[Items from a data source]
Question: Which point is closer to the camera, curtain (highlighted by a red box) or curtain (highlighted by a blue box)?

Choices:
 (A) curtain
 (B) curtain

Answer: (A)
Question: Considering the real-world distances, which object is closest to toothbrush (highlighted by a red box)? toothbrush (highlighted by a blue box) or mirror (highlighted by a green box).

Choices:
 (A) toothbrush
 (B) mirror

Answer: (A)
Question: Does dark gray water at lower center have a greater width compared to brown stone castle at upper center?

[Problem to work on]
Pull out every line of the rows above that contains the string "highlighted", and copy each one in full.

[Solution to this task]
Question: Which point is closer to the camera, curtain (highlighted by a red box) or curtain (highlighted by a blue box)?
Question: Considering the real-world distances, which object is closest to toothbrush (highlighted by a red box)? toothbrush (highlighted by a blue box) or mirror (highlighted by a green box).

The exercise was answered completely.